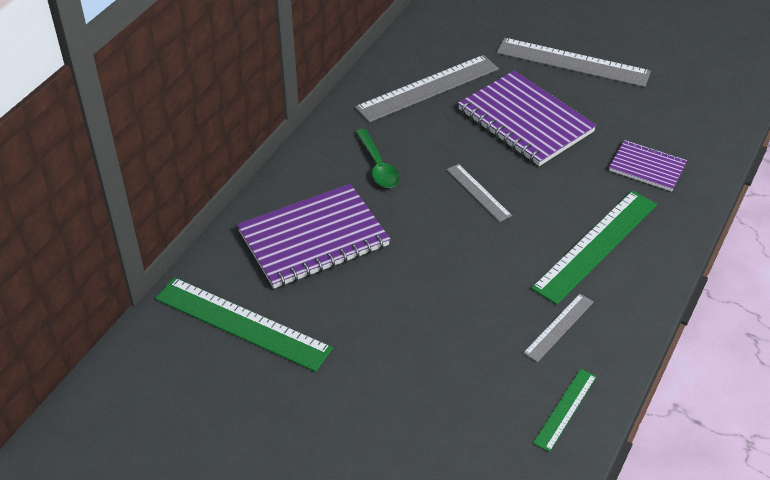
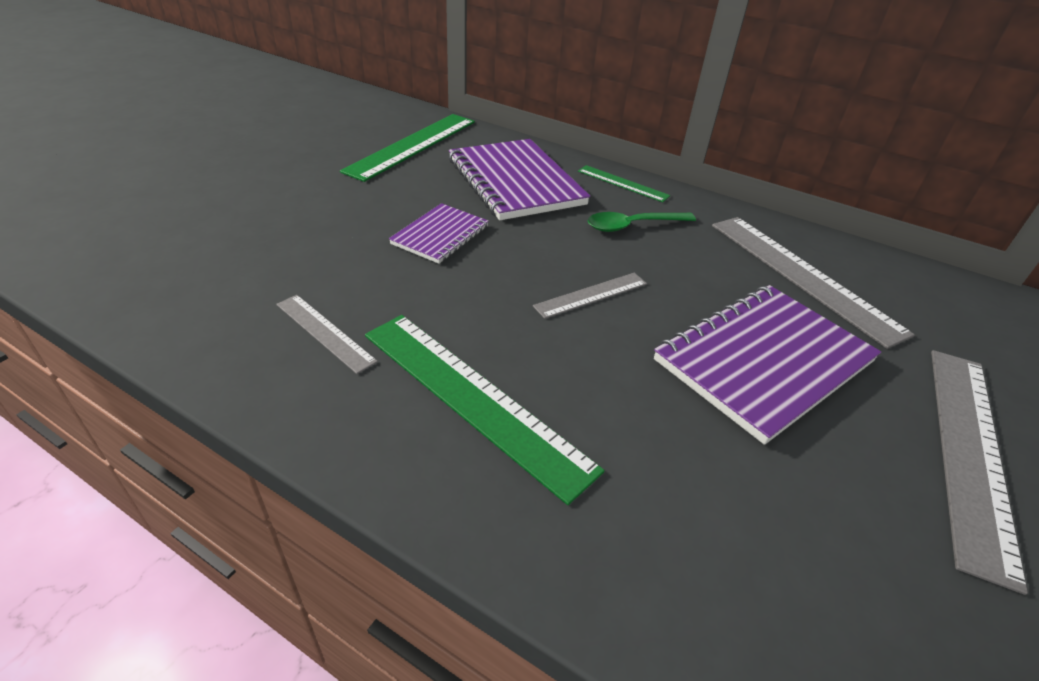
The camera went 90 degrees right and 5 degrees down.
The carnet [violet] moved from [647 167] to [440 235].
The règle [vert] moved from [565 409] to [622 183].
══════════════════════════════
» Task instructions: What belongs in the answer is each line above, reproduced exactly, and no picture.

» Output below:
The camera went 90 degrees right and 5 degrees down.
The carnet [violet] moved from [647 167] to [440 235].
The règle [vert] moved from [565 409] to [622 183].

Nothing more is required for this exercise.